### Assignment
Down to the last line below, repeat the entries word for word and drop the pictures.

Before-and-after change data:
--
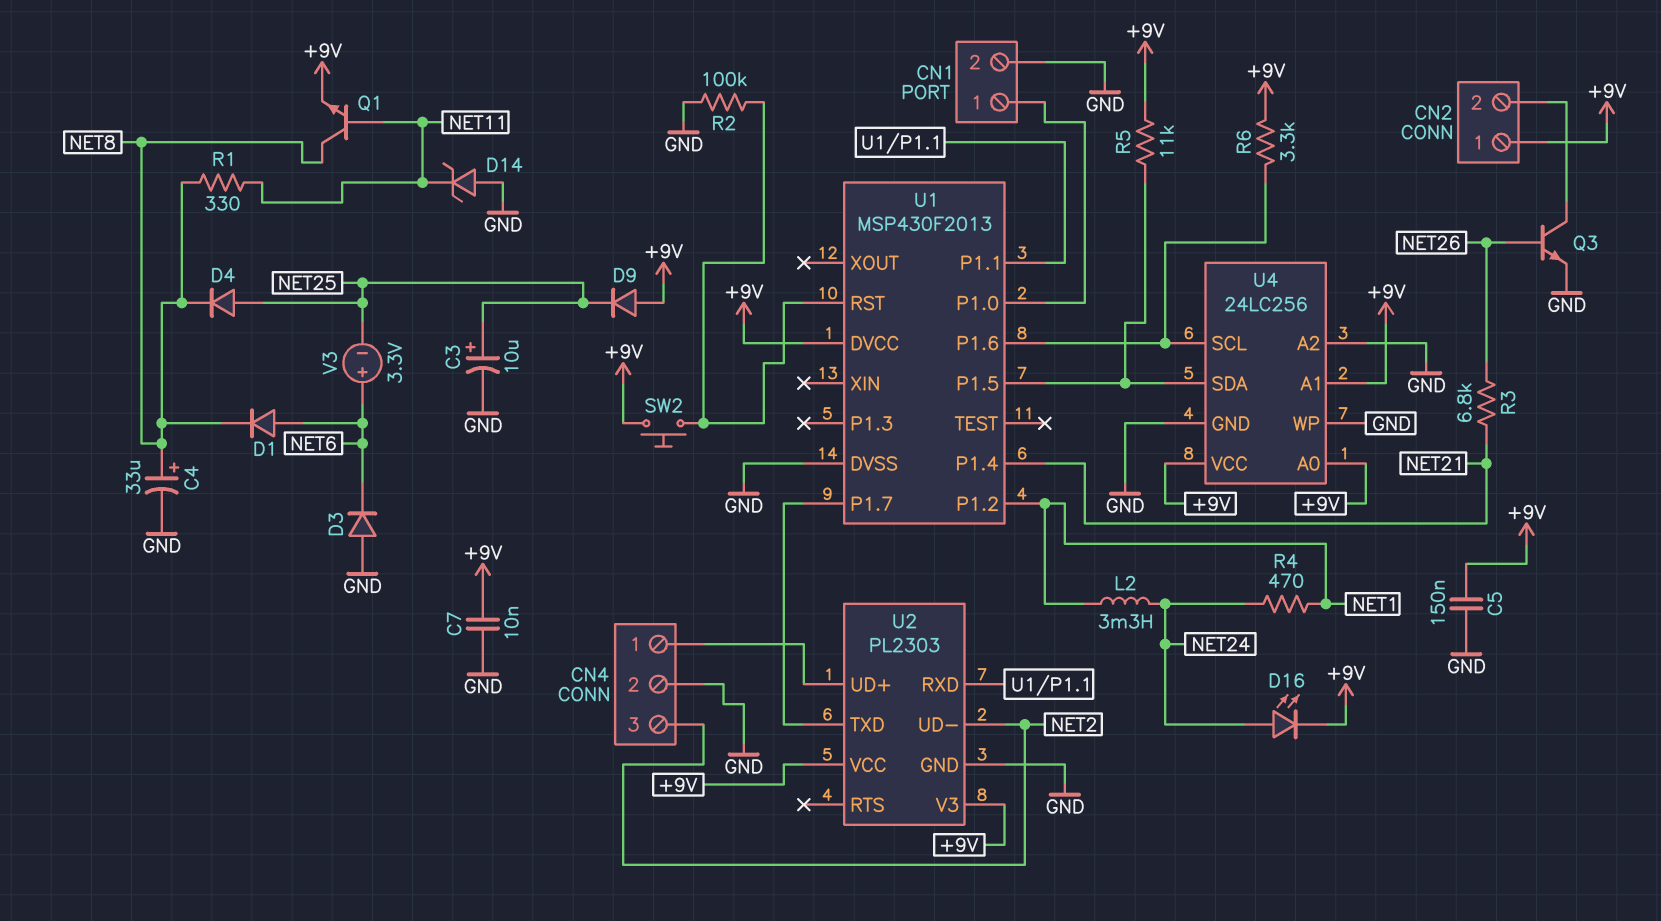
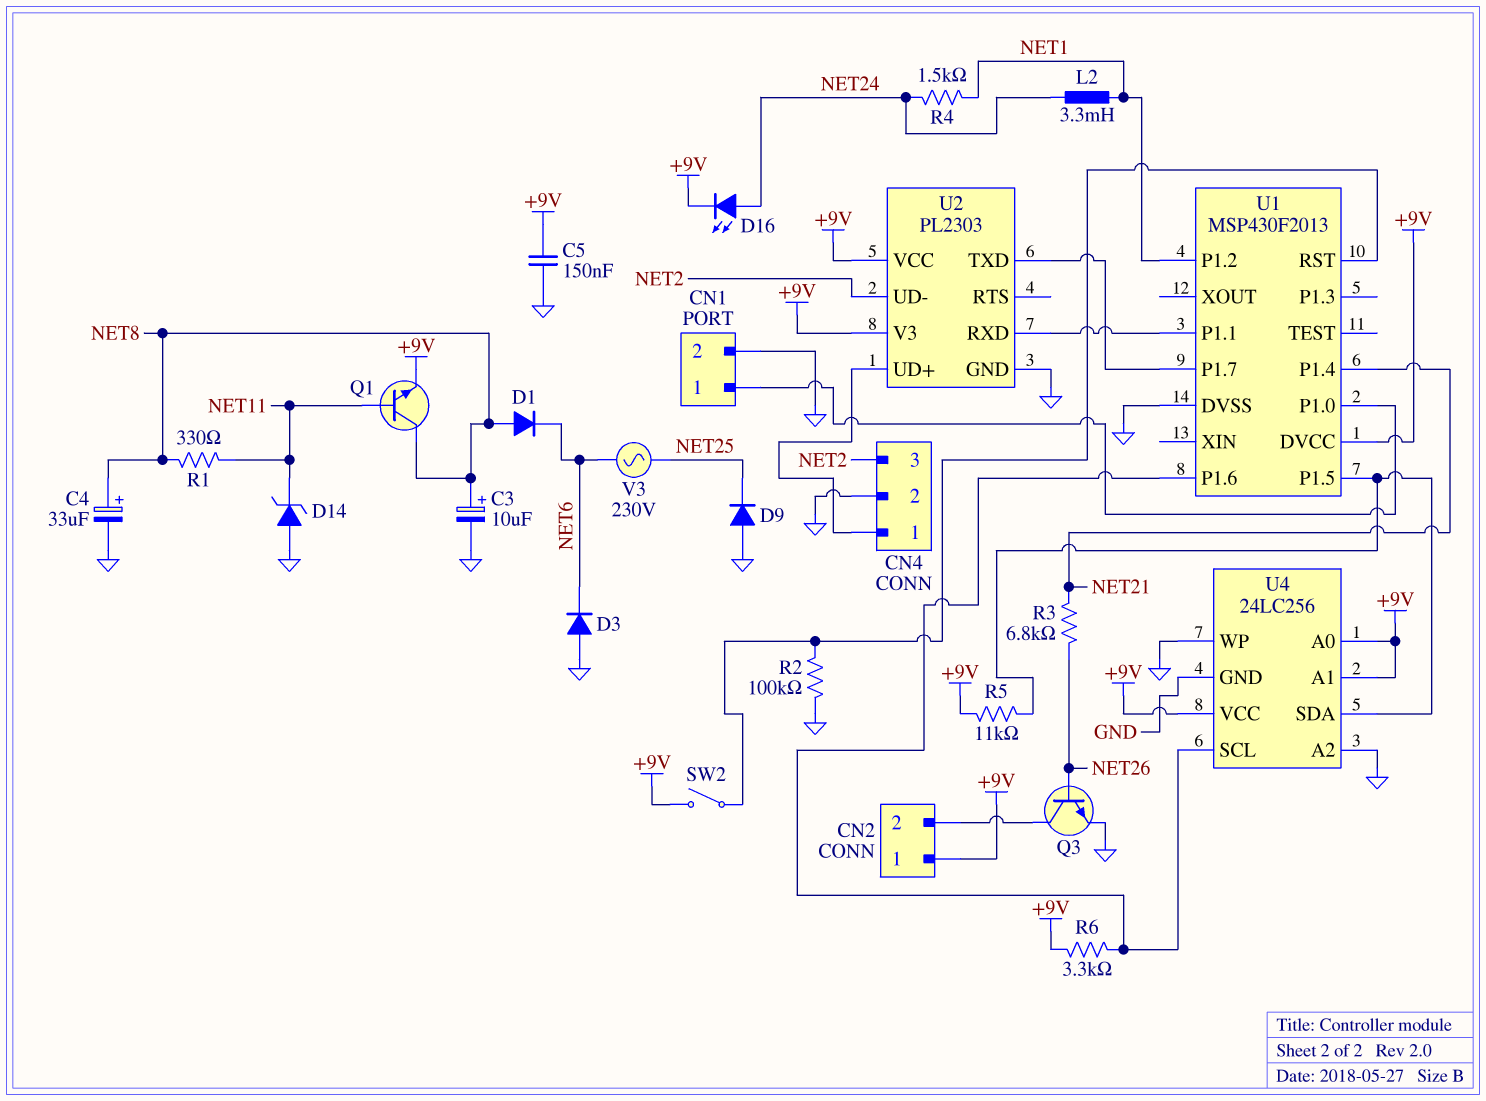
C3: 10uF (plus NET25, minus GND) -> 10uF (plus NET8, minus GND)
C7: 10nF (+9V, GND) -> none
D1: diode (A NET6, K NET8) -> diode (A NET8, K NET6)
D4: diode (A NET25, K NET8) -> none
D9: diode (A +9V, K NET25) -> diode (A GND, K NET25)
R4: 470 (NET1, NET24) -> 1.5k (NET1, NET24)
SW2: button (+9V, U1/RST) -> switch (+9V, U1/RST)
V3: 3.3V (plus NET6, minus NET25) -> AC 230V (NET6, NET25)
--
### Finished task
C3: 10uF (plus NET25, minus GND) -> 10uF (plus NET8, minus GND)
C7: 10nF (+9V, GND) -> none
D1: diode (A NET6, K NET8) -> diode (A NET8, K NET6)
D4: diode (A NET25, K NET8) -> none
D9: diode (A +9V, K NET25) -> diode (A GND, K NET25)
R4: 470 (NET1, NET24) -> 1.5k (NET1, NET24)
SW2: button (+9V, U1/RST) -> switch (+9V, U1/RST)
V3: 3.3V (plus NET6, minus NET25) -> AC 230V (NET6, NET25)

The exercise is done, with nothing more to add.